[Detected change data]
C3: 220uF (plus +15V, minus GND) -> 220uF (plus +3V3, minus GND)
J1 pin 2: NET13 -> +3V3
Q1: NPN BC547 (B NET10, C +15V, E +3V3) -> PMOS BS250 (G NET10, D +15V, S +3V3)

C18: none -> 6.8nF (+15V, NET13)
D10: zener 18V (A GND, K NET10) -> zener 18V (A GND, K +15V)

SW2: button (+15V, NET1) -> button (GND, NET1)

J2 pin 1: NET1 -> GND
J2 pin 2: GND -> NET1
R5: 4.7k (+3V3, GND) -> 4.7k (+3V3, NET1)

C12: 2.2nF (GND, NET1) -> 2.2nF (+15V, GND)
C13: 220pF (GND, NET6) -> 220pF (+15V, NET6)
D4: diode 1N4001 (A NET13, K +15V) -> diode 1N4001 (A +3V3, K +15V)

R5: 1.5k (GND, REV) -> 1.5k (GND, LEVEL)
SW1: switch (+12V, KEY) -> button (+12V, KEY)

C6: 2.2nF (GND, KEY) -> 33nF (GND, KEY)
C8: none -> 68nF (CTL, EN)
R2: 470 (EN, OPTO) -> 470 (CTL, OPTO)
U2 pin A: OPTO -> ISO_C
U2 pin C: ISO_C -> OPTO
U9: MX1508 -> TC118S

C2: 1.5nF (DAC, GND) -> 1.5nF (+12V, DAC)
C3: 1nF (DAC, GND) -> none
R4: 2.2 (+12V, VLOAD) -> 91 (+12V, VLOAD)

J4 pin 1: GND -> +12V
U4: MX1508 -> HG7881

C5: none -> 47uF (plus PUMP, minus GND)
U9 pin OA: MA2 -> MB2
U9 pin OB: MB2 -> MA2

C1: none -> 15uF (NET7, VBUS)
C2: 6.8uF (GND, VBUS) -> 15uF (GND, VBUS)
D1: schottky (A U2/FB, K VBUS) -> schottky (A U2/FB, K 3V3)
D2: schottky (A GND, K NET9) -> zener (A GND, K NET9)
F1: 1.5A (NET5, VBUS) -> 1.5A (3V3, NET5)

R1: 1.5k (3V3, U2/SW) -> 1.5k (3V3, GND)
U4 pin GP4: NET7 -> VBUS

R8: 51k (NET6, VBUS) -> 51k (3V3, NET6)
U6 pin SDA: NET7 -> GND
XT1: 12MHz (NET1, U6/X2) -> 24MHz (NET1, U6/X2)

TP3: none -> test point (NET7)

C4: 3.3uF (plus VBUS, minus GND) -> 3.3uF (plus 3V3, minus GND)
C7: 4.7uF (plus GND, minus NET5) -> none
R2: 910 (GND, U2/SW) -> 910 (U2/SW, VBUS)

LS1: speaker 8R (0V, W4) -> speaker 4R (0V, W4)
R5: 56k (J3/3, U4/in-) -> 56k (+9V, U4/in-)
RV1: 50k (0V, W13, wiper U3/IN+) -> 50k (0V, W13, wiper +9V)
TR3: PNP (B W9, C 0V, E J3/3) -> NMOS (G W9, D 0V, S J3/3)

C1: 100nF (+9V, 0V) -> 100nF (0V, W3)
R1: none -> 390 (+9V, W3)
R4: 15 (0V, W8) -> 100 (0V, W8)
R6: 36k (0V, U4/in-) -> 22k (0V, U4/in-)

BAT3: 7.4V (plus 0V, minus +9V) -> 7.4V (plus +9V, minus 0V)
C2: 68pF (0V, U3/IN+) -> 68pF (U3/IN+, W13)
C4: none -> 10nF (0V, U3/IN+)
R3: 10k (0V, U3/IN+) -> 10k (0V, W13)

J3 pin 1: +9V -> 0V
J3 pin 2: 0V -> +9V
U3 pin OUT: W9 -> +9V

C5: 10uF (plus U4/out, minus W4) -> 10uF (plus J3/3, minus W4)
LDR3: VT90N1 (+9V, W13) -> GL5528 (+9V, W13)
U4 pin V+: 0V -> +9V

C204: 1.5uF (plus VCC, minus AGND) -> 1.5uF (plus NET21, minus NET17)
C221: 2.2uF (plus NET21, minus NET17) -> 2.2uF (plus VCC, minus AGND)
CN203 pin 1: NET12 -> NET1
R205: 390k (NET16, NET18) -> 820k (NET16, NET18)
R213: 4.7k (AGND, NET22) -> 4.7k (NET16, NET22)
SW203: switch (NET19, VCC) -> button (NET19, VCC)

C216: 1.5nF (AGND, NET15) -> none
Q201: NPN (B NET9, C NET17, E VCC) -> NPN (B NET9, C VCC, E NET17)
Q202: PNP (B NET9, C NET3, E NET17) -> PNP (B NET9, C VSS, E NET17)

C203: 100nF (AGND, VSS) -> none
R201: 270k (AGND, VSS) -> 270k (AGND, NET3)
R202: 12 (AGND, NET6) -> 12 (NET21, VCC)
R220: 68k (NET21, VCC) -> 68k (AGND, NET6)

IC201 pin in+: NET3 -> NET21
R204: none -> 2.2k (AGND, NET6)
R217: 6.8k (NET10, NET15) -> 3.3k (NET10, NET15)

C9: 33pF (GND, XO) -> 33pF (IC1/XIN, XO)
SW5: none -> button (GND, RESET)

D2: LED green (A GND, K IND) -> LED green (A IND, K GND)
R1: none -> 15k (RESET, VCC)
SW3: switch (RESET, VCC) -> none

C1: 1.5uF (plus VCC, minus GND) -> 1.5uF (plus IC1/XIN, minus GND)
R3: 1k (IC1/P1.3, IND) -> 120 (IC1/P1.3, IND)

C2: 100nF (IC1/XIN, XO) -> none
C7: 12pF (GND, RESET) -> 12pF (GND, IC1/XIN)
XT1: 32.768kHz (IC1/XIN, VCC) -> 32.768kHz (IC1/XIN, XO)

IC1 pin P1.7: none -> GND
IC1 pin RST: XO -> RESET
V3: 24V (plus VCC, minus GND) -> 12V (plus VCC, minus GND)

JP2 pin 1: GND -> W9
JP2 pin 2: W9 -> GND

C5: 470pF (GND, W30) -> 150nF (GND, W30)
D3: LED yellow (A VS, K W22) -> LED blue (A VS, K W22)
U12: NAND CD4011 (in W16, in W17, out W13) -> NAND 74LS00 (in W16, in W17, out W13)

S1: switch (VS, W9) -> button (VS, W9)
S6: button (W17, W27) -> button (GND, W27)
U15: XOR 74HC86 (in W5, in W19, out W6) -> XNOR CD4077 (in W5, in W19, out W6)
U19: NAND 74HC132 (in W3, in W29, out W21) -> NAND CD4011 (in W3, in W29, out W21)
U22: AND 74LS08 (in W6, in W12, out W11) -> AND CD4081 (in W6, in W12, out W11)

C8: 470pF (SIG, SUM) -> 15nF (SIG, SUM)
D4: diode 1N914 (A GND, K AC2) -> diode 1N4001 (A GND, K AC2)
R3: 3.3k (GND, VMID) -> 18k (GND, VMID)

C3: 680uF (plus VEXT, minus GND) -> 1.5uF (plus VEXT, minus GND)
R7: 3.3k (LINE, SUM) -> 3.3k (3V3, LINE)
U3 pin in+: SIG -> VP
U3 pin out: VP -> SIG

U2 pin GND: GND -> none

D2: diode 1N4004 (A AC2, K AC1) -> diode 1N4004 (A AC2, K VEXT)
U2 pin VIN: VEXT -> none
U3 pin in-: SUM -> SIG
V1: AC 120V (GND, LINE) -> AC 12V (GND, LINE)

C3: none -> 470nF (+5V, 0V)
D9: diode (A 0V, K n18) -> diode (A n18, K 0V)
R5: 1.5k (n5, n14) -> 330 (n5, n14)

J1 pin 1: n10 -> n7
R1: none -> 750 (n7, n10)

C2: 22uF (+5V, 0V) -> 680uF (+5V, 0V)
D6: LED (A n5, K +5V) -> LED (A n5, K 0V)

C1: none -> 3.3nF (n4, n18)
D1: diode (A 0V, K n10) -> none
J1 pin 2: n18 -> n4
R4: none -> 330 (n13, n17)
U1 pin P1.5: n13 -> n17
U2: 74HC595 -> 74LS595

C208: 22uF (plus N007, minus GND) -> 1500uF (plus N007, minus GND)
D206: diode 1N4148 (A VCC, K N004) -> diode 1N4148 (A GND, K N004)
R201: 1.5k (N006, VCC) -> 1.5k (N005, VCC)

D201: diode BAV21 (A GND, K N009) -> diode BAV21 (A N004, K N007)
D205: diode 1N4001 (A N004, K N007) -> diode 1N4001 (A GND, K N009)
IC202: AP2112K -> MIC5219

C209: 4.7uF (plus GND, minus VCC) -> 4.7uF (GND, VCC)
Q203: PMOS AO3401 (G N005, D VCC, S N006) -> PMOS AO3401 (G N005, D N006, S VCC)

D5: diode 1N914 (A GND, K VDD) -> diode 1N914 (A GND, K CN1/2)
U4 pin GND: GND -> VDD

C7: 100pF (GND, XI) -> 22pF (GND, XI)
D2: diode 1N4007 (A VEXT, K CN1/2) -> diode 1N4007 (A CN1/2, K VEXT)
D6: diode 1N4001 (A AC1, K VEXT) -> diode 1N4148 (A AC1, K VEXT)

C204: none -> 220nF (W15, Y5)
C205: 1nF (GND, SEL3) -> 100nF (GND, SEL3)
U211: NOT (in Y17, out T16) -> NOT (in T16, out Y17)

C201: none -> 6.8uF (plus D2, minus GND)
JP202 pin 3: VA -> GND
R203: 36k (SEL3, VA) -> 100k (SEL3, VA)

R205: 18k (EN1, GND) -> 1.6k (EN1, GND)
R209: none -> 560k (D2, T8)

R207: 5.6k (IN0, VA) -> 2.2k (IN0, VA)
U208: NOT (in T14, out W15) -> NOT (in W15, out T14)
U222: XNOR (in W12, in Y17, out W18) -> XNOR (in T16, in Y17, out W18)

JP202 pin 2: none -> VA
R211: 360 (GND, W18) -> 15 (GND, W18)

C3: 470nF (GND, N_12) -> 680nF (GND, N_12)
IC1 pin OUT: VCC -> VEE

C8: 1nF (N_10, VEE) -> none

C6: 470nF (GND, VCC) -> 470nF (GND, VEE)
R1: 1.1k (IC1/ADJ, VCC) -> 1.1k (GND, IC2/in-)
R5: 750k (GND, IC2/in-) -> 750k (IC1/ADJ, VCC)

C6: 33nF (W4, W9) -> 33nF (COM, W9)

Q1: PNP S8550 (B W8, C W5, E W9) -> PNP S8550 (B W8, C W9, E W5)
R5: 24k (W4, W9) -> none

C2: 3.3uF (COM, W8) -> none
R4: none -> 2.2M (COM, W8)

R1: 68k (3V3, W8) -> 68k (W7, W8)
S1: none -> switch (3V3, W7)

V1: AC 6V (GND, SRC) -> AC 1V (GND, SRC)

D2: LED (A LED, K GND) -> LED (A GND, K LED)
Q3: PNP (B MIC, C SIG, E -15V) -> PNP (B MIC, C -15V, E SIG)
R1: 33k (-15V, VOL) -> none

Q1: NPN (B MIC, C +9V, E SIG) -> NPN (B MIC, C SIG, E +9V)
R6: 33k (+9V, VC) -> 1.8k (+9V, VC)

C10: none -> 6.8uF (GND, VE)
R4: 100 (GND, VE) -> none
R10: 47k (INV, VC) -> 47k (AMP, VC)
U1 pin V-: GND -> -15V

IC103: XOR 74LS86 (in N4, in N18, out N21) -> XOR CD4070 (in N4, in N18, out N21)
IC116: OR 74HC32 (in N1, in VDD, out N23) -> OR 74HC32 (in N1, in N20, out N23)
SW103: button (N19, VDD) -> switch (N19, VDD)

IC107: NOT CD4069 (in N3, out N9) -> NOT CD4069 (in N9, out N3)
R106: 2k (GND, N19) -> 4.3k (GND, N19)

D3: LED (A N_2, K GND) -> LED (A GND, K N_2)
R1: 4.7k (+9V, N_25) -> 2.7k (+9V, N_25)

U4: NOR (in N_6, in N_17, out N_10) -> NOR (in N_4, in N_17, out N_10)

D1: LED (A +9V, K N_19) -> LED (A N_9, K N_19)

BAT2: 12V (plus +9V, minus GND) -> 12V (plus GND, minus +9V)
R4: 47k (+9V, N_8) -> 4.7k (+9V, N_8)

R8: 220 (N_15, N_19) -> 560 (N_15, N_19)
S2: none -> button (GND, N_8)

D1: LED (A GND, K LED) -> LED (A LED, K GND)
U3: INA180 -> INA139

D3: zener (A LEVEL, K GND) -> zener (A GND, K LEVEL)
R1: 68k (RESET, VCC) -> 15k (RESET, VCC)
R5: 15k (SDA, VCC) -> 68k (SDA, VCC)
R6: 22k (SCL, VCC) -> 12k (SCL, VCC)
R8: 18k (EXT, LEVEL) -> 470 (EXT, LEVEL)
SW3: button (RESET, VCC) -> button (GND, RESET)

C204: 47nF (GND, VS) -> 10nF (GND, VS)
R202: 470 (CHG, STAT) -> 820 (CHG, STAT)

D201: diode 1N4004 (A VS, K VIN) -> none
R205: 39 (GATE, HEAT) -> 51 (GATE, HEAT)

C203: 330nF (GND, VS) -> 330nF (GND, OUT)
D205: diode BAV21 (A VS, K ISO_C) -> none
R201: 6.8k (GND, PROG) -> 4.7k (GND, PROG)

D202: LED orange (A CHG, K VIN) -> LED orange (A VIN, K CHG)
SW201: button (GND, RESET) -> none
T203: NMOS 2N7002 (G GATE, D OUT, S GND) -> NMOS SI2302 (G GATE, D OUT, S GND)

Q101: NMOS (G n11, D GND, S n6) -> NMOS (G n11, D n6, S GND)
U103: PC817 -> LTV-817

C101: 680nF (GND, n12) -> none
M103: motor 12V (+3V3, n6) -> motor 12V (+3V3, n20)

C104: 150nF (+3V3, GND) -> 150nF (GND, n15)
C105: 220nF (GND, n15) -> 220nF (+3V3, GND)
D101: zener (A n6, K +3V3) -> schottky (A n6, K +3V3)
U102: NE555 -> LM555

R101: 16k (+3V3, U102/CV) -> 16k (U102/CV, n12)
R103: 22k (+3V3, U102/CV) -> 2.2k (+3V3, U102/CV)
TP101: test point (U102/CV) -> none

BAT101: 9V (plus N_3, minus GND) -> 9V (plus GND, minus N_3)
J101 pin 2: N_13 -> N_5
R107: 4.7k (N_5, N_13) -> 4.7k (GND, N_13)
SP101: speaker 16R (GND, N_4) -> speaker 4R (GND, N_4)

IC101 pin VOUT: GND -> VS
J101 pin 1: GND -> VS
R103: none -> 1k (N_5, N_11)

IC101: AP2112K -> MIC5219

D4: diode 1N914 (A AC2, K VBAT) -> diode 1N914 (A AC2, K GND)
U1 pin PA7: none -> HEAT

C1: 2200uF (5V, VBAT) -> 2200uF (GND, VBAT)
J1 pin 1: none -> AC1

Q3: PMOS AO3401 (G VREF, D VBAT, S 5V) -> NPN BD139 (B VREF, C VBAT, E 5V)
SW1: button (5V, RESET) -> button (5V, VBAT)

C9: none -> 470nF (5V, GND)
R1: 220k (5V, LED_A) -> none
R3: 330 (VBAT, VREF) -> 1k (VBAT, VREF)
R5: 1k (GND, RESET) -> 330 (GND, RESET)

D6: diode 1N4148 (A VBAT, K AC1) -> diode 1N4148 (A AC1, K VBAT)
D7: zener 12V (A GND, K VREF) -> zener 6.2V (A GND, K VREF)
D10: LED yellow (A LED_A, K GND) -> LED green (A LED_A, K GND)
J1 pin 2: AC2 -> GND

Task brief:
Your answer must be a single number: how many lines of the records contain the word "GATE".

Answer section:
2